◆ Prompt ◆
Rewrite the rows below, changing every "centreline" to "centerline" and keeping everything else the same.

◆ Input rows ◆

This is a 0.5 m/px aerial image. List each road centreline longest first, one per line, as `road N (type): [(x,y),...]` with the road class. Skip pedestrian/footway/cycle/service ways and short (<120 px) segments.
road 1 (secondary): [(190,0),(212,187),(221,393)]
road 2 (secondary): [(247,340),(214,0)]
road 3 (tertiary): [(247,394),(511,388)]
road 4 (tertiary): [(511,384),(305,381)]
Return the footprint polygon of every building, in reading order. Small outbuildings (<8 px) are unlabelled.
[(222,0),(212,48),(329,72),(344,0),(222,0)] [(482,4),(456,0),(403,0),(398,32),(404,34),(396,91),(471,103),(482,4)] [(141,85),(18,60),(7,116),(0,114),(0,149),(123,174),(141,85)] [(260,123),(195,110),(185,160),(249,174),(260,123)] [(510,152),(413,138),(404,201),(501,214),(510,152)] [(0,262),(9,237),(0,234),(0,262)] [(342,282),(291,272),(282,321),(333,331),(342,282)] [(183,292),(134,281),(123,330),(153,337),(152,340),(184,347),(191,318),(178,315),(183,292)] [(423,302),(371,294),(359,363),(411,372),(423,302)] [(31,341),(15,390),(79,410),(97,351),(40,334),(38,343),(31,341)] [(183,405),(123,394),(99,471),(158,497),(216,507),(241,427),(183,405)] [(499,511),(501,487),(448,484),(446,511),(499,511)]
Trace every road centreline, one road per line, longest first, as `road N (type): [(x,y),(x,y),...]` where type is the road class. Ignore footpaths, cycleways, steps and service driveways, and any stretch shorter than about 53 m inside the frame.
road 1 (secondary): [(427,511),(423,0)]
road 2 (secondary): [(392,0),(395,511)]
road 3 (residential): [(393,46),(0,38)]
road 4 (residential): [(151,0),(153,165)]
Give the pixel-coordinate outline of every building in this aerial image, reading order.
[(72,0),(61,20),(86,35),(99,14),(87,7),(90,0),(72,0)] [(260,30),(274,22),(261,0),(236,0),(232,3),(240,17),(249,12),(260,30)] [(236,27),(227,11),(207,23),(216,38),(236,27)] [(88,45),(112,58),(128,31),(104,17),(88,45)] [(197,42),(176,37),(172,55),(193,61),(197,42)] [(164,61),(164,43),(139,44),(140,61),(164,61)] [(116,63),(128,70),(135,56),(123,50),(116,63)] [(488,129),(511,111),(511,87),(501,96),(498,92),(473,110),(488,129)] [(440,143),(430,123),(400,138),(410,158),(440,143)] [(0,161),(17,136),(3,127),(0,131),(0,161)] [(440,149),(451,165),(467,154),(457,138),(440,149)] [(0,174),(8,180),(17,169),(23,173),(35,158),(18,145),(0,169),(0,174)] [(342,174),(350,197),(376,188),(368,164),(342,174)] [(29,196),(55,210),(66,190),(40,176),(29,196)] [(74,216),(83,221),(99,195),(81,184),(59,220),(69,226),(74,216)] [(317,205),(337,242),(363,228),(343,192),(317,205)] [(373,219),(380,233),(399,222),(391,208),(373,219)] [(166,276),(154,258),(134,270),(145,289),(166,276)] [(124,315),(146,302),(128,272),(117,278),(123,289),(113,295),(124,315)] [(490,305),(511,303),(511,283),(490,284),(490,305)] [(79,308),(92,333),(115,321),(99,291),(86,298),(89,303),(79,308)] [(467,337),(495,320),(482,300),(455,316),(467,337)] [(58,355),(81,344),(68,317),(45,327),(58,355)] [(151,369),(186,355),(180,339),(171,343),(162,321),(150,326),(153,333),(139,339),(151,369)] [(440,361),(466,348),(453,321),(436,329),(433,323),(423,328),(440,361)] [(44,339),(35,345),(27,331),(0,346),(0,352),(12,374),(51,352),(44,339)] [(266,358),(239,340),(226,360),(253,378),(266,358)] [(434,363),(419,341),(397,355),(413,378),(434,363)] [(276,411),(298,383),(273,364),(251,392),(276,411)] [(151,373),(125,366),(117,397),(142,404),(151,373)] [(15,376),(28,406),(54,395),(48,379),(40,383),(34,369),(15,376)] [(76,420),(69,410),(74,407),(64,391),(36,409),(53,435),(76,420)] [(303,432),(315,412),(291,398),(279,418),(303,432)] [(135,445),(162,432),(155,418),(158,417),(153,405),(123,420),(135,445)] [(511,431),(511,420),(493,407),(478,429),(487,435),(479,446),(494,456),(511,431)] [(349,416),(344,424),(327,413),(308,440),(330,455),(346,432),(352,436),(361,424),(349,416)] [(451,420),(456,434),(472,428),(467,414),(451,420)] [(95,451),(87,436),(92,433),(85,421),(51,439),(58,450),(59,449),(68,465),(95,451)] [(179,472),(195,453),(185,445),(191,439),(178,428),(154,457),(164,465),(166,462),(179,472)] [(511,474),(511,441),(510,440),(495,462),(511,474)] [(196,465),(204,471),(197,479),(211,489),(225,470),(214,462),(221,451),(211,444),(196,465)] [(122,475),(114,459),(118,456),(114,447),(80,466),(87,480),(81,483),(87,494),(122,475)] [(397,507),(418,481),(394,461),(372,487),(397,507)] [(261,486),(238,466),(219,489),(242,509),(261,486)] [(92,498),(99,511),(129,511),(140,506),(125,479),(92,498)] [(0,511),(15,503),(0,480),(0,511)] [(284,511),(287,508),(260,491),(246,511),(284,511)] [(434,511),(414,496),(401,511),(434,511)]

◆ Correct answer ◆
This is a 0.5 m/px aerial image. List each road centerline longest first, one per line, as `road N (type): [(x,y),...]` with the road class. Skip pedestrian/footway/cycle/service ways and short (<120 px) segments.
road 1 (secondary): [(190,0),(212,187),(221,393)]
road 2 (secondary): [(247,340),(214,0)]
road 3 (tertiary): [(247,394),(511,388)]
road 4 (tertiary): [(511,384),(305,381)]
Return the footprint polygon of every building, in reading order. Small outbuildings (<8 px) are unlabelled.
[(222,0),(212,48),(329,72),(344,0),(222,0)] [(482,4),(456,0),(403,0),(398,32),(404,34),(396,91),(471,103),(482,4)] [(141,85),(18,60),(7,116),(0,114),(0,149),(123,174),(141,85)] [(260,123),(195,110),(185,160),(249,174),(260,123)] [(510,152),(413,138),(404,201),(501,214),(510,152)] [(0,262),(9,237),(0,234),(0,262)] [(342,282),(291,272),(282,321),(333,331),(342,282)] [(183,292),(134,281),(123,330),(153,337),(152,340),(184,347),(191,318),(178,315),(183,292)] [(423,302),(371,294),(359,363),(411,372),(423,302)] [(31,341),(15,390),(79,410),(97,351),(40,334),(38,343),(31,341)] [(183,405),(123,394),(99,471),(158,497),(216,507),(241,427),(183,405)] [(499,511),(501,487),(448,484),(446,511),(499,511)]
Trace every road centerline, one road per line, longest first, as `road N (type): [(x,y),(x,y),...]` where type is the road class. Ignore footpaths, cycleways, steps and service driveways, and any stretch shorter than about 53 m inside the frame.
road 1 (secondary): [(427,511),(423,0)]
road 2 (secondary): [(392,0),(395,511)]
road 3 (residential): [(393,46),(0,38)]
road 4 (residential): [(151,0),(153,165)]
Give the pixel-coordinate outline of every building in this aerial image, reading order.
[(72,0),(61,20),(86,35),(99,14),(87,7),(90,0),(72,0)] [(260,30),(274,22),(261,0),(236,0),(232,3),(240,17),(249,12),(260,30)] [(236,27),(227,11),(207,23),(216,38),(236,27)] [(88,45),(112,58),(128,31),(104,17),(88,45)] [(197,42),(176,37),(172,55),(193,61),(197,42)] [(164,61),(164,43),(139,44),(140,61),(164,61)] [(116,63),(128,70),(135,56),(123,50),(116,63)] [(488,129),(511,111),(511,87),(501,96),(498,92),(473,110),(488,129)] [(440,143),(430,123),(400,138),(410,158),(440,143)] [(0,161),(17,136),(3,127),(0,131),(0,161)] [(440,149),(451,165),(467,154),(457,138),(440,149)] [(0,174),(8,180),(17,169),(23,173),(35,158),(18,145),(0,169),(0,174)] [(342,174),(350,197),(376,188),(368,164),(342,174)] [(29,196),(55,210),(66,190),(40,176),(29,196)] [(74,216),(83,221),(99,195),(81,184),(59,220),(69,226),(74,216)] [(317,205),(337,242),(363,228),(343,192),(317,205)] [(373,219),(380,233),(399,222),(391,208),(373,219)] [(166,276),(154,258),(134,270),(145,289),(166,276)] [(124,315),(146,302),(128,272),(117,278),(123,289),(113,295),(124,315)] [(490,305),(511,303),(511,283),(490,284),(490,305)] [(79,308),(92,333),(115,321),(99,291),(86,298),(89,303),(79,308)] [(467,337),(495,320),(482,300),(455,316),(467,337)] [(58,355),(81,344),(68,317),(45,327),(58,355)] [(151,369),(186,355),(180,339),(171,343),(162,321),(150,326),(153,333),(139,339),(151,369)] [(440,361),(466,348),(453,321),(436,329),(433,323),(423,328),(440,361)] [(44,339),(35,345),(27,331),(0,346),(0,352),(12,374),(51,352),(44,339)] [(266,358),(239,340),(226,360),(253,378),(266,358)] [(434,363),(419,341),(397,355),(413,378),(434,363)] [(276,411),(298,383),(273,364),(251,392),(276,411)] [(151,373),(125,366),(117,397),(142,404),(151,373)] [(15,376),(28,406),(54,395),(48,379),(40,383),(34,369),(15,376)] [(76,420),(69,410),(74,407),(64,391),(36,409),(53,435),(76,420)] [(303,432),(315,412),(291,398),(279,418),(303,432)] [(135,445),(162,432),(155,418),(158,417),(153,405),(123,420),(135,445)] [(511,431),(511,420),(493,407),(478,429),(487,435),(479,446),(494,456),(511,431)] [(349,416),(344,424),(327,413),(308,440),(330,455),(346,432),(352,436),(361,424),(349,416)] [(451,420),(456,434),(472,428),(467,414),(451,420)] [(95,451),(87,436),(92,433),(85,421),(51,439),(58,450),(59,449),(68,465),(95,451)] [(179,472),(195,453),(185,445),(191,439),(178,428),(154,457),(164,465),(166,462),(179,472)] [(511,474),(511,441),(510,440),(495,462),(511,474)] [(196,465),(204,471),(197,479),(211,489),(225,470),(214,462),(221,451),(211,444),(196,465)] [(122,475),(114,459),(118,456),(114,447),(80,466),(87,480),(81,483),(87,494),(122,475)] [(397,507),(418,481),(394,461),(372,487),(397,507)] [(261,486),(238,466),(219,489),(242,509),(261,486)] [(92,498),(99,511),(129,511),(140,506),(125,479),(92,498)] [(0,511),(15,503),(0,480),(0,511)] [(284,511),(287,508),(260,491),(246,511),(284,511)] [(434,511),(414,496),(401,511),(434,511)]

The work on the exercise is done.